# Written problem:
Reproduce the material below word for word, omitting the pictures.

# Data lines:
+--
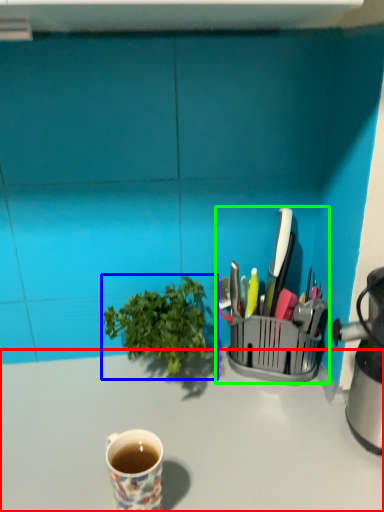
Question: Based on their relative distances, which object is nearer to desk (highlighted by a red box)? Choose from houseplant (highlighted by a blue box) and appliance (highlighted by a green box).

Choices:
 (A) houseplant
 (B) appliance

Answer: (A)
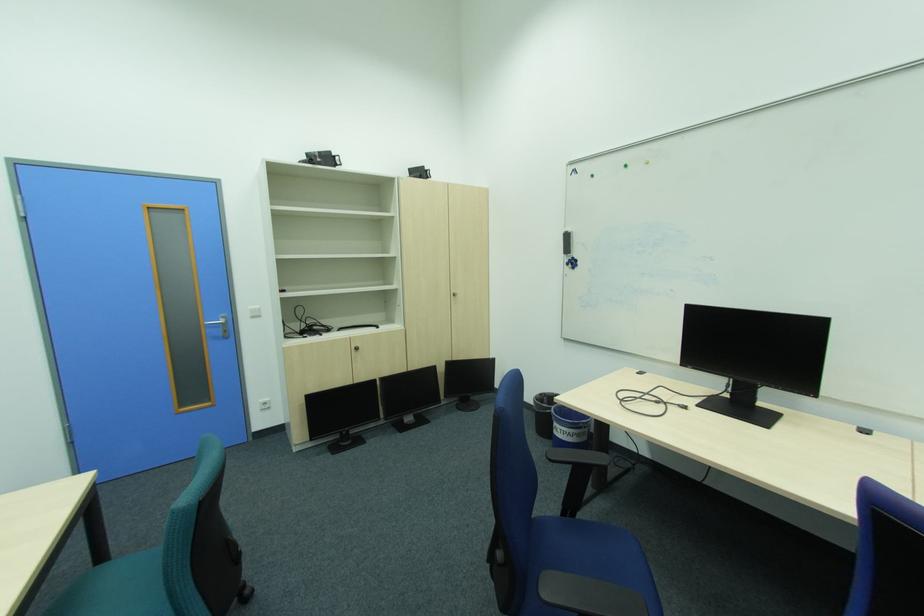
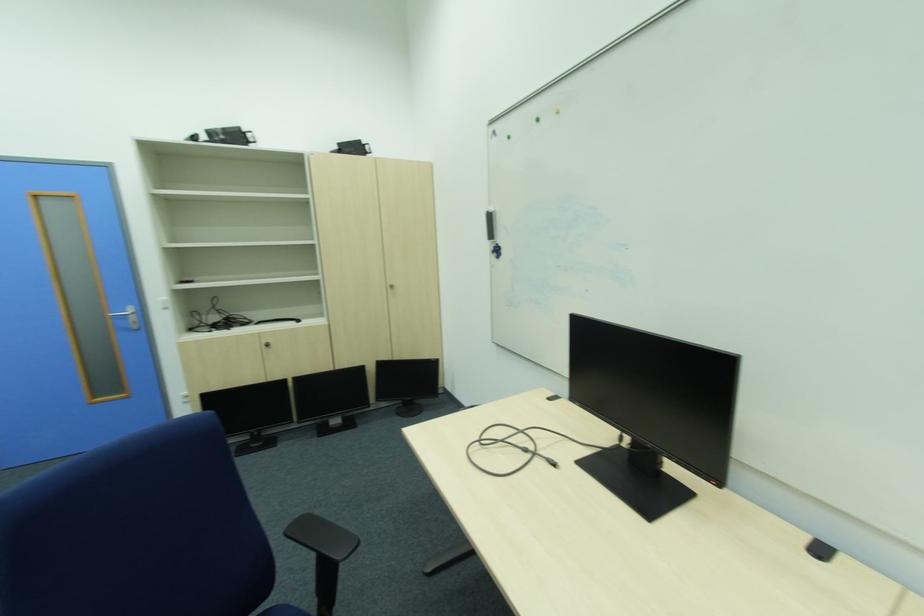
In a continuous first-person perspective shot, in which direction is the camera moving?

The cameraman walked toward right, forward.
+--
# Task solution:
Question: Based on their relative distances, which object is nearer to desk (highlighted by a red box)? Choose from houseplant (highlighted by a blue box) and appliance (highlighted by a green box).

Choices:
 (A) houseplant
 (B) appliance

Answer: (A)
In a continuous first-person perspective shot, in which direction is the camera moving?

The cameraman walked toward right, forward.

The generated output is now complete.